__WORK TO BE COMPLETED__
For each line of the data below that contains "cube", return that line.

[Object correspondence data]
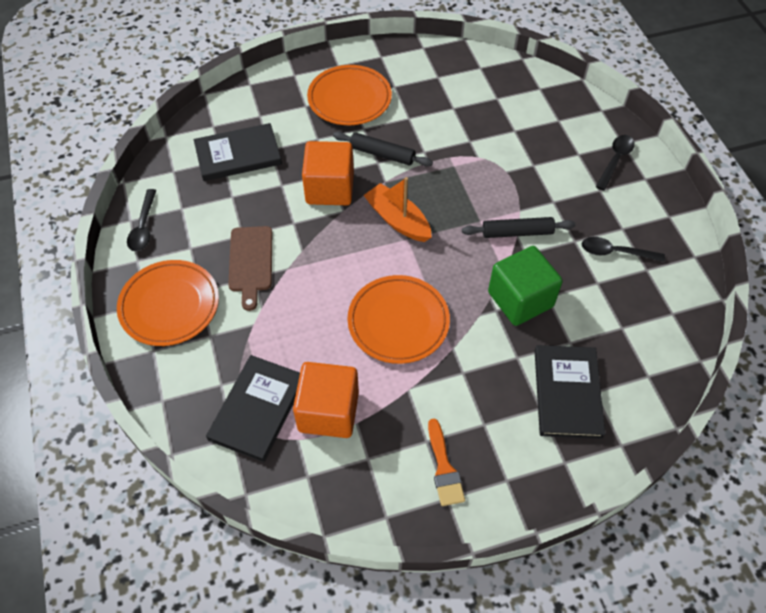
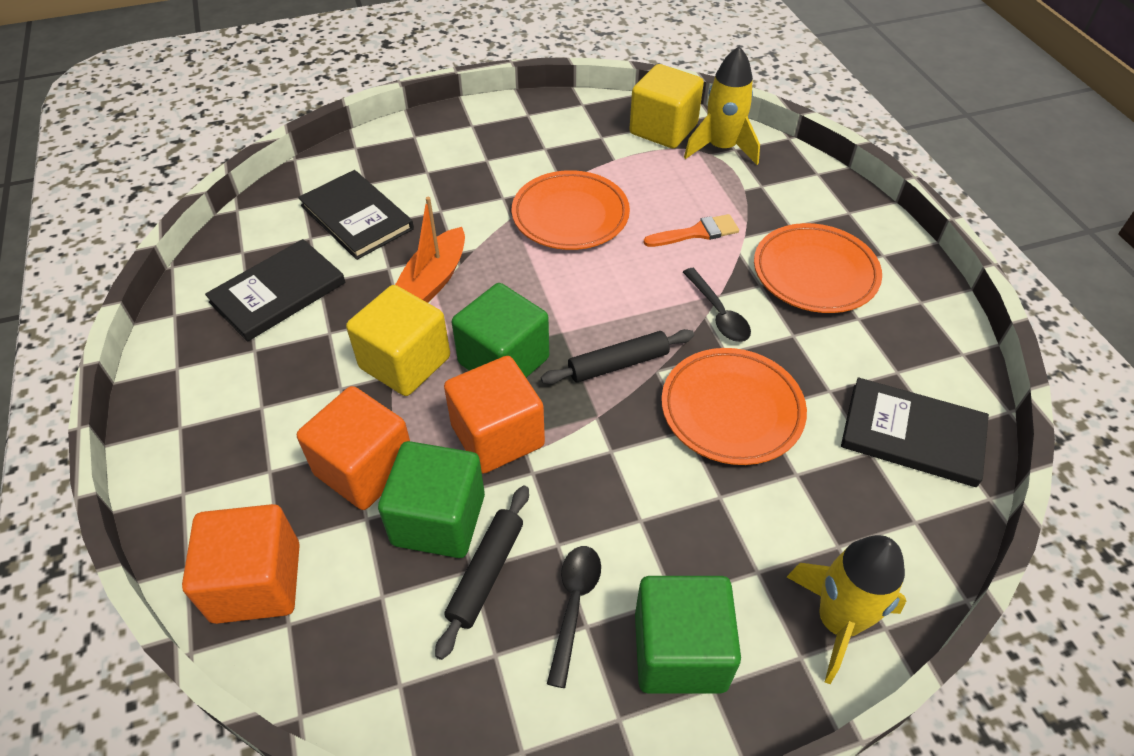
black spoon: 3 -> 2
brown cutting board: 1 -> 0
green cube: 1 -> 3
orange cube: 2 -> 3
yellow cube: 0 -> 2
yellow rocket: 0 -> 2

__RESPONSE__
green cube: 1 -> 3
orange cube: 2 -> 3
yellow cube: 0 -> 2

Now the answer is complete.